- To do -
Return a faithful copy of all the entries, omitting the images.
══ Dataset records
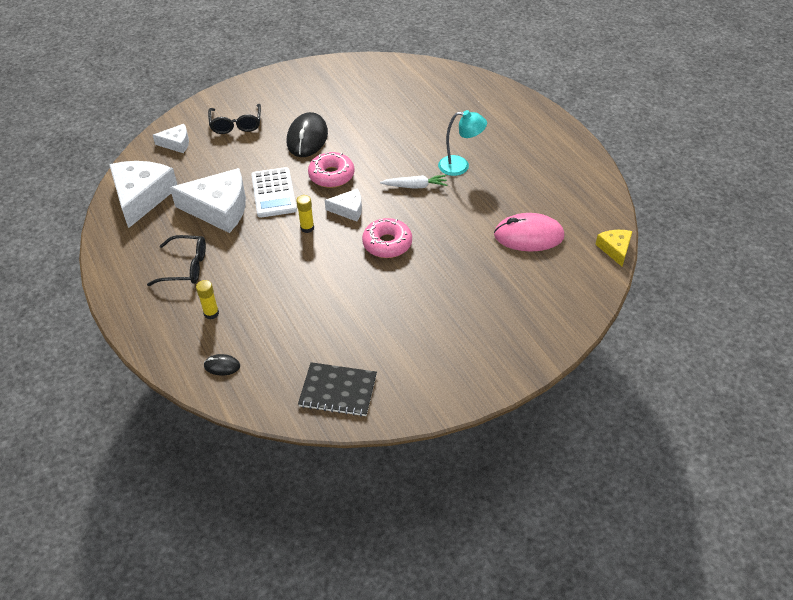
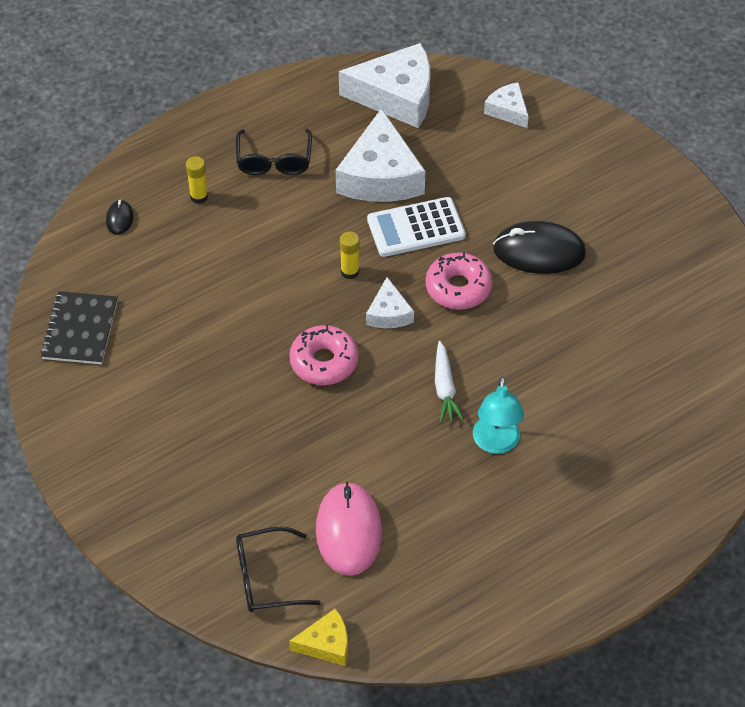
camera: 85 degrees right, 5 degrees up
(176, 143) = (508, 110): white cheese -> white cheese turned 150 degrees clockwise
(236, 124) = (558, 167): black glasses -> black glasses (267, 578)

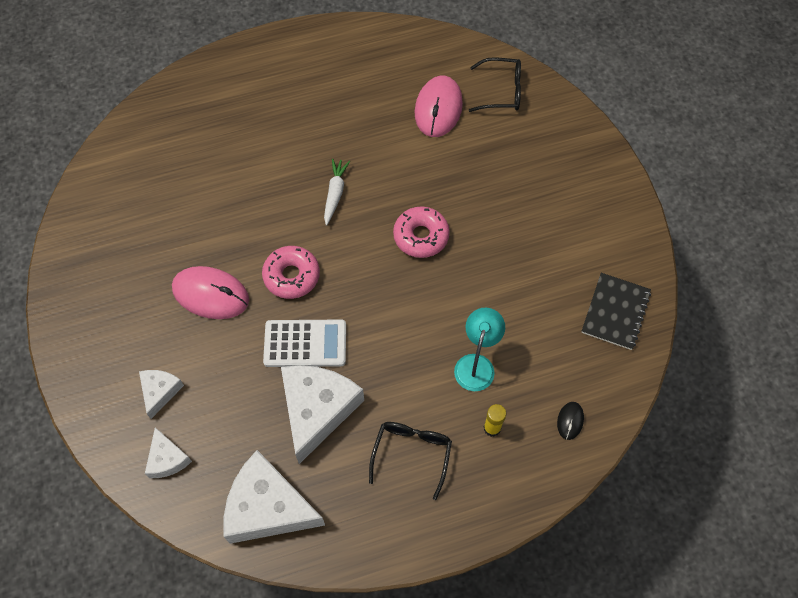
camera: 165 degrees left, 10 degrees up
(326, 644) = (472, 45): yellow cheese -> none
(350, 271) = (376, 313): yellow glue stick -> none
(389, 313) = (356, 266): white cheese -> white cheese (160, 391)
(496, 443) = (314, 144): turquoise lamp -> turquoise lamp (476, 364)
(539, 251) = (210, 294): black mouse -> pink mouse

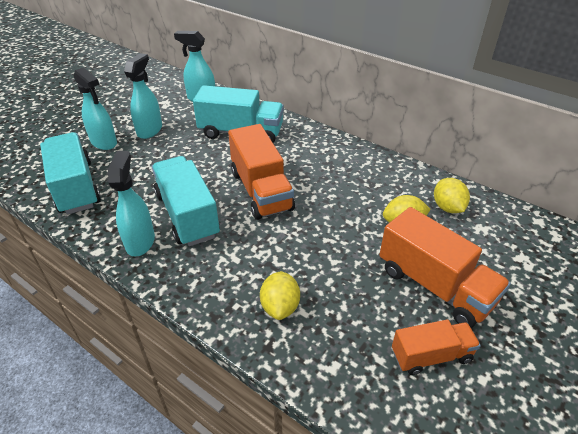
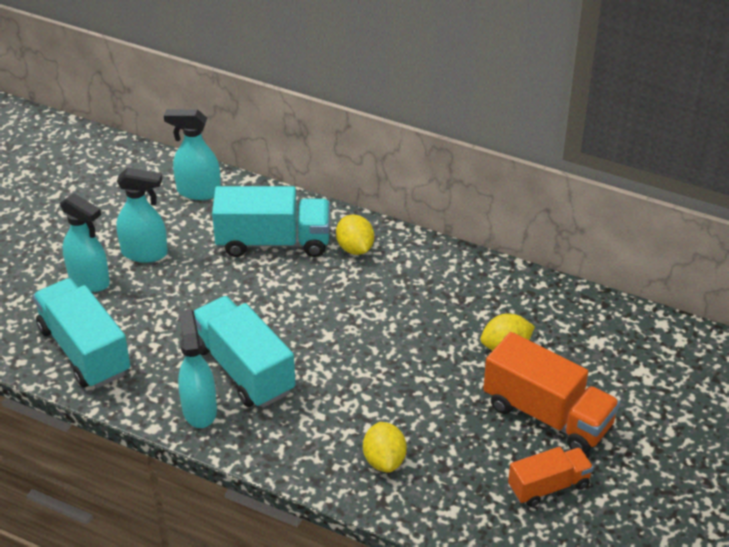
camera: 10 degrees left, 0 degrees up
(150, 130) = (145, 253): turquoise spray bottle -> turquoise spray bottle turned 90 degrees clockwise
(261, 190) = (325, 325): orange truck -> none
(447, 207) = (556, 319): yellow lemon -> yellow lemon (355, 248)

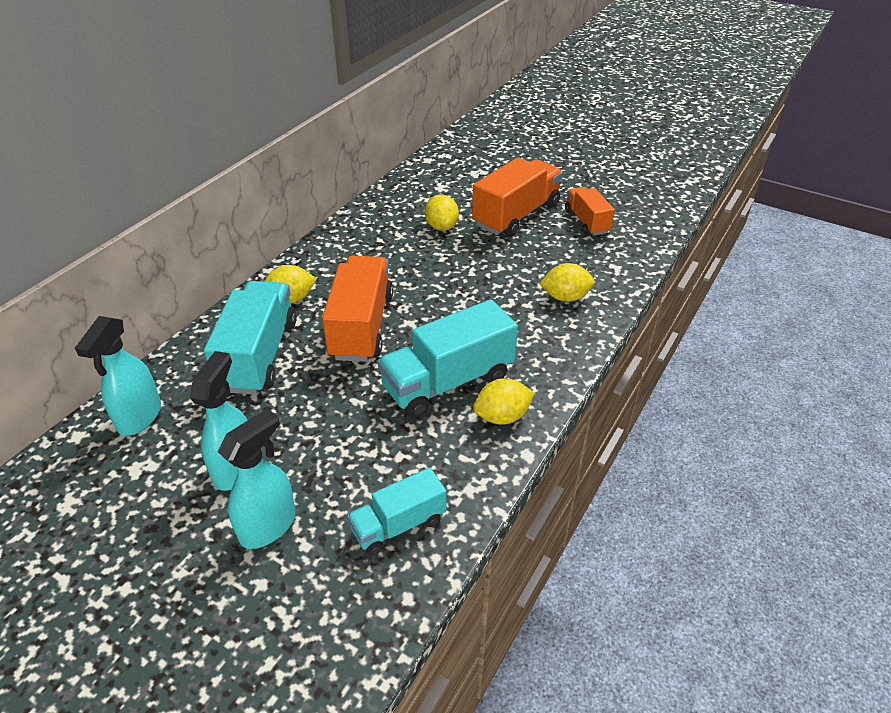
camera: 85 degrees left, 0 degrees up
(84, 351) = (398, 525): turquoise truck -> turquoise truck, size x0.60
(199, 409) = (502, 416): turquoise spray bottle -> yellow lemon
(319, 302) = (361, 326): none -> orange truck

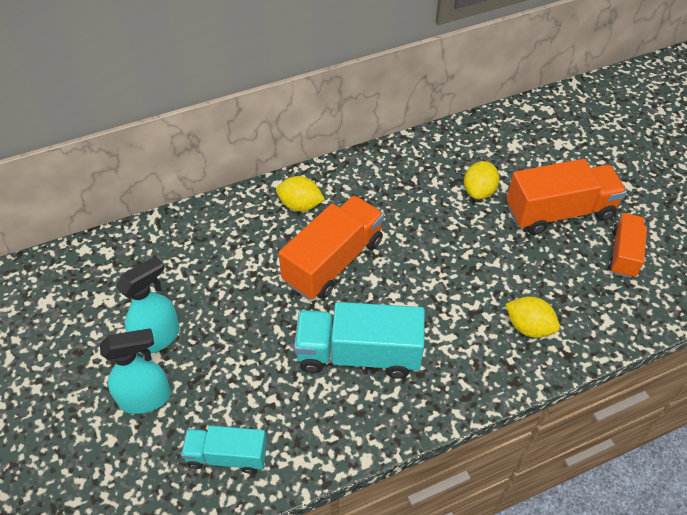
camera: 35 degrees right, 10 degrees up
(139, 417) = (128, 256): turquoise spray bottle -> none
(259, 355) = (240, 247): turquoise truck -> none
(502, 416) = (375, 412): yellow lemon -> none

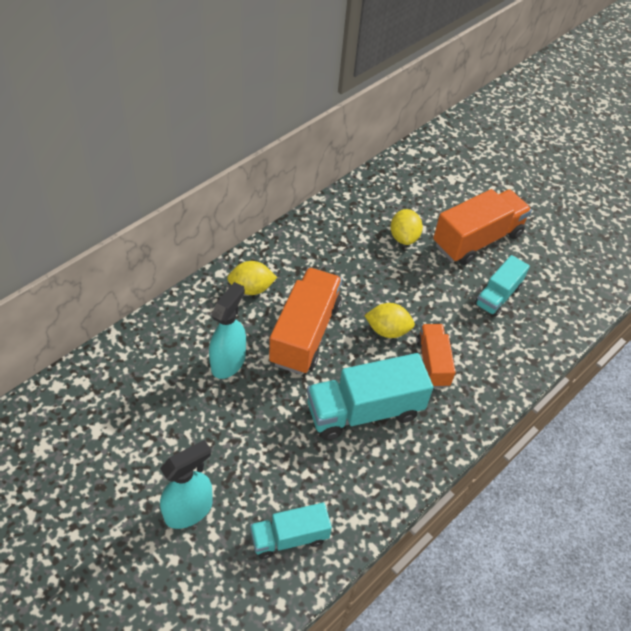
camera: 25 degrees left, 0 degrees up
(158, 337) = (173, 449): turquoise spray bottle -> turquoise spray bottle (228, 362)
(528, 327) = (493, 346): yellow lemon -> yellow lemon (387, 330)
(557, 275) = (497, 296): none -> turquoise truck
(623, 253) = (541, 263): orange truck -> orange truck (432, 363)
════
- Answer box -
camera: 85 degrees right, 5 degrees up
(176, 143) = (508, 110): white cheese -> white cheese turned 150 degrees clockwise
(236, 124) = (558, 167): black glasses -> black glasses (267, 578)

camera: 165 degrees left, 10 degrees up
(326, 644) = (472, 45): yellow cheese -> none
(350, 271) = (376, 313): yellow glue stick -> none
(389, 313) = (356, 266): white cheese -> white cheese (160, 391)
(496, 443) = (314, 144): turquoise lamp -> turquoise lamp (476, 364)
(539, 251) = (210, 294): black mouse -> pink mouse

camera: 10 degrees left, 0 degrees up
(150, 130) = (145, 253): turquoise spray bottle -> turquoise spray bottle turned 90 degrees clockwise
(261, 190) = (325, 325): orange truck -> none
(447, 207) = (556, 319): yellow lemon -> yellow lemon (355, 248)

camera: 85 degrees left, 0 degrees up
(84, 351) = (398, 525): turquoise truck -> turquoise truck, size x0.60
(199, 409) = (502, 416): turquoise spray bottle -> yellow lemon
(319, 302) = (361, 326): none -> orange truck

camera: 35 degrees right, 10 degrees up
(139, 417) = (128, 256): turquoise spray bottle -> none
(259, 355) = (240, 247): turquoise truck -> none
(502, 416) = (375, 412): yellow lemon -> none

camera: 25 degrees left, 0 degrees up
(158, 337) = (173, 449): turquoise spray bottle -> turquoise spray bottle (228, 362)
(528, 327) = (493, 346): yellow lemon -> yellow lemon (387, 330)
(557, 275) = (497, 296): none -> turquoise truck
(623, 253) = (541, 263): orange truck -> orange truck (432, 363)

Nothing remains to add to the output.